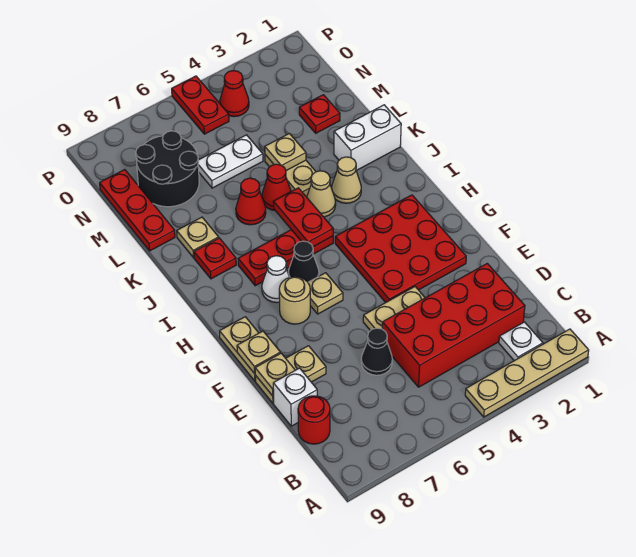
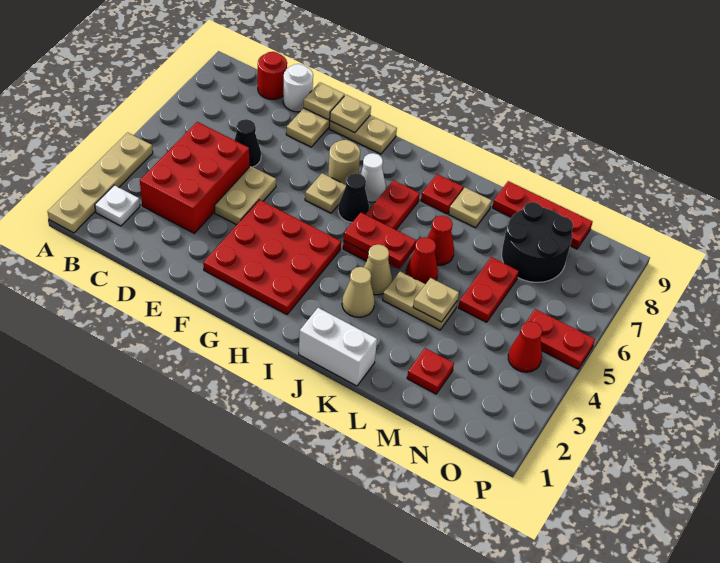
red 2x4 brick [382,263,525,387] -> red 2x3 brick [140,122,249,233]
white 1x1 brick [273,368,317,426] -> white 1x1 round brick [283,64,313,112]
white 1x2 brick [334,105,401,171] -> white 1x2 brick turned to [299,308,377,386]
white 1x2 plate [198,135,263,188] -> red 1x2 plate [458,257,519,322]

★ ★ ★ ★ ★

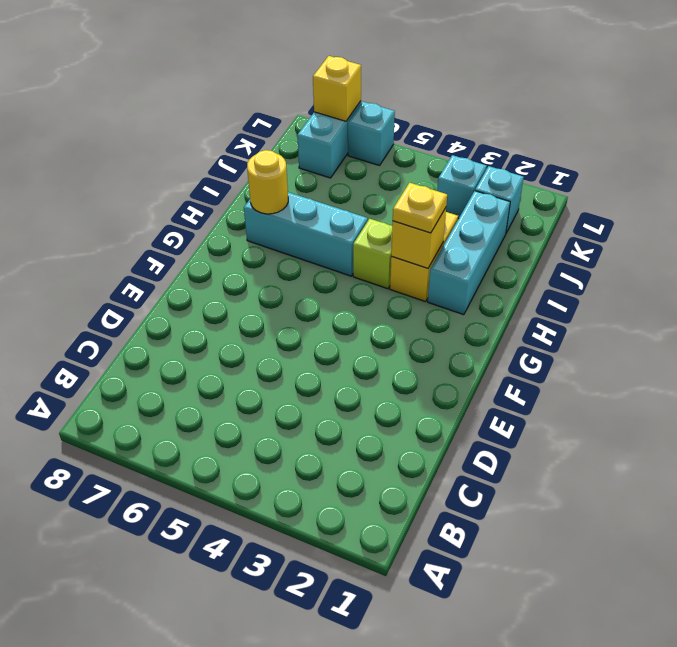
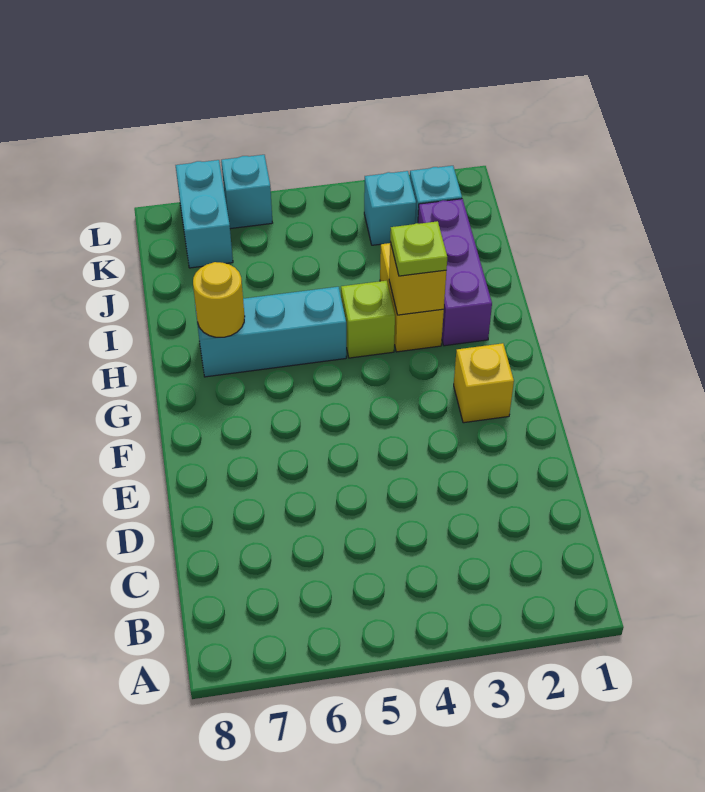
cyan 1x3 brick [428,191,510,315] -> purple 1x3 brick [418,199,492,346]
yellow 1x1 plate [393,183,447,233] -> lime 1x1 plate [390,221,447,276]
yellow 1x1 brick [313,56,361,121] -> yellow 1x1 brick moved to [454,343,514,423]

★ ★ ★ ★ ★

## THE PROBLEM
Starting at the line with "yellow 1x1 plate" and ending at the line with "yellow 1x1 brick [313,56,361,121]", print each line of the listing above exactly, with no other lines.

## RESULT OF THIS EXERCISE
yellow 1x1 plate [393,183,447,233] -> lime 1x1 plate [390,221,447,276]
yellow 1x1 brick [313,56,361,121] -> yellow 1x1 brick moved to [454,343,514,423]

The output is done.